— INPUT —
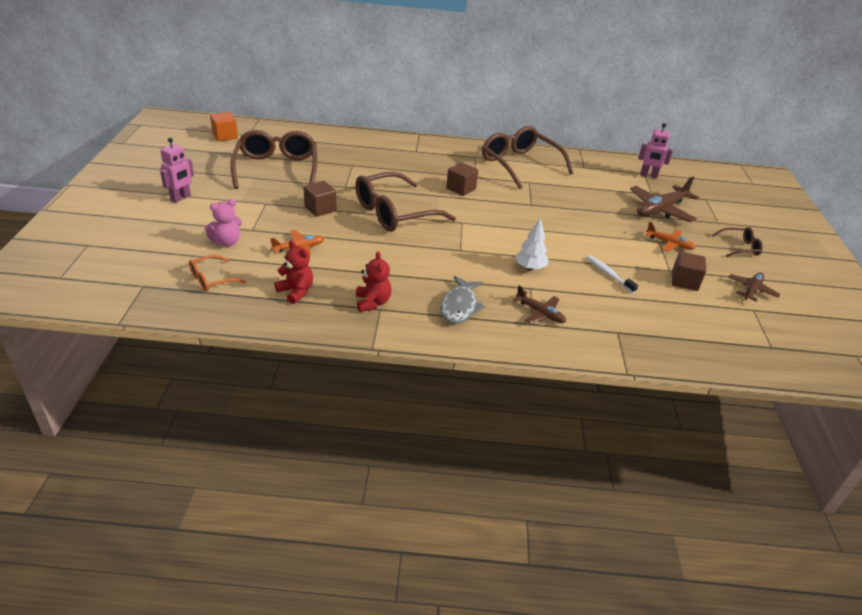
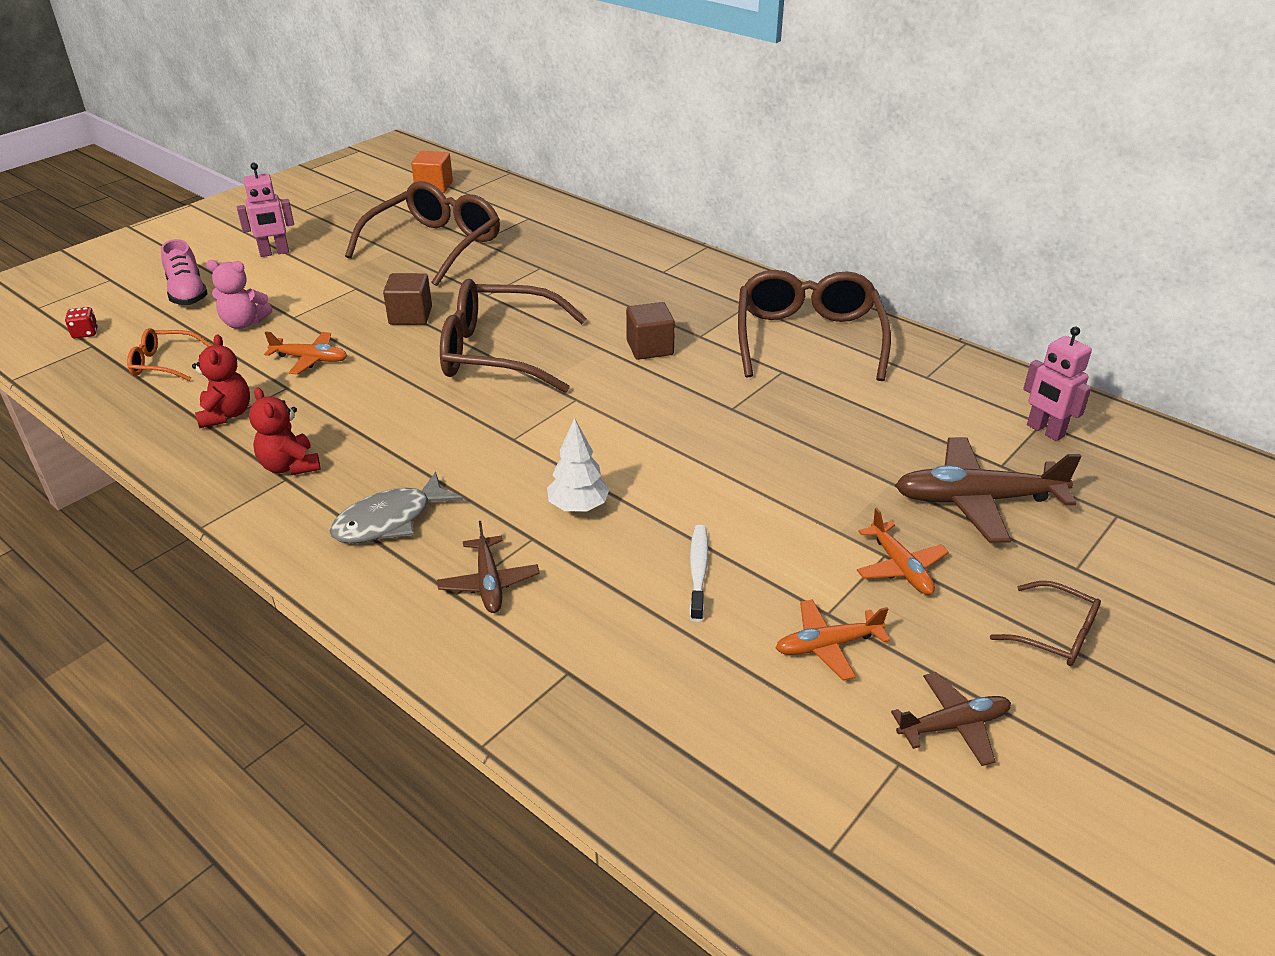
camera: 40 degrees right, 0 degrees up
(125, 280) = (85, 333): none -> red dice
(160, 237) = (188, 293): none -> pink shoe
(372, 302) = (290, 466): red teddy bear -> red teddy bear turned 120 degrees clockwise
(684, 281) = (827, 645): brown cube -> orange plane

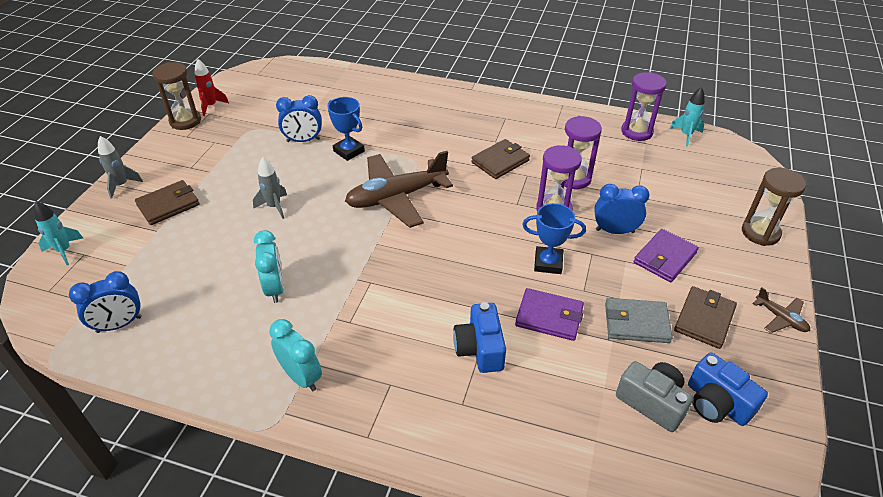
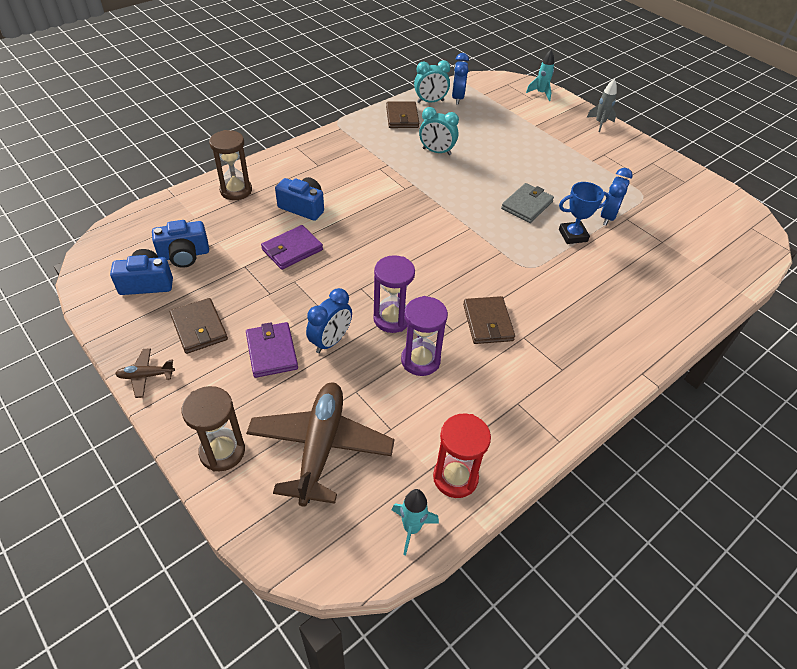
camera: 120 degrees right, 5 degrees up
(168, 205) = (561, 135): brown wallet -> brown wallet (402, 117)
(185, 121) = (677, 167): brown hourglass -> brown hourglass (236, 190)
(211, 106) = (698, 186): red rocket -> none
(274, 207) = (523, 175): grey rocket -> none
(301, 377) = (357, 139): turquoise clock -> turquoise clock (430, 101)
(396, 197) = (486, 236): brown plane -> brown plane (320, 447)
(548, 263) = (338, 278): blue trophy -> none
(636, 323) = (239, 288): grey wallet -> grey wallet (527, 205)
(637, 132) = (455, 477): purple hourglass -> red hourglass
(652, 402) = (184, 255): grey camera -> blue camera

— WHAT TO WORK ON —
Transcribe the preceding listing in its entirety and with exact wording, leaving out pictures.

— EXPECTED OUTPUT —
camera: 40 degrees right, 0 degrees up
(125, 280) = (85, 333): none -> red dice
(160, 237) = (188, 293): none -> pink shoe
(372, 302) = (290, 466): red teddy bear -> red teddy bear turned 120 degrees clockwise
(684, 281) = (827, 645): brown cube -> orange plane

camera: 120 degrees right, 5 degrees up
(168, 205) = (561, 135): brown wallet -> brown wallet (402, 117)
(185, 121) = (677, 167): brown hourglass -> brown hourglass (236, 190)
(211, 106) = (698, 186): red rocket -> none
(274, 207) = (523, 175): grey rocket -> none
(301, 377) = (357, 139): turquoise clock -> turquoise clock (430, 101)
(396, 197) = (486, 236): brown plane -> brown plane (320, 447)
(548, 263) = (338, 278): blue trophy -> none
(636, 323) = (239, 288): grey wallet -> grey wallet (527, 205)
(637, 132) = (455, 477): purple hourglass -> red hourglass
(652, 402) = (184, 255): grey camera -> blue camera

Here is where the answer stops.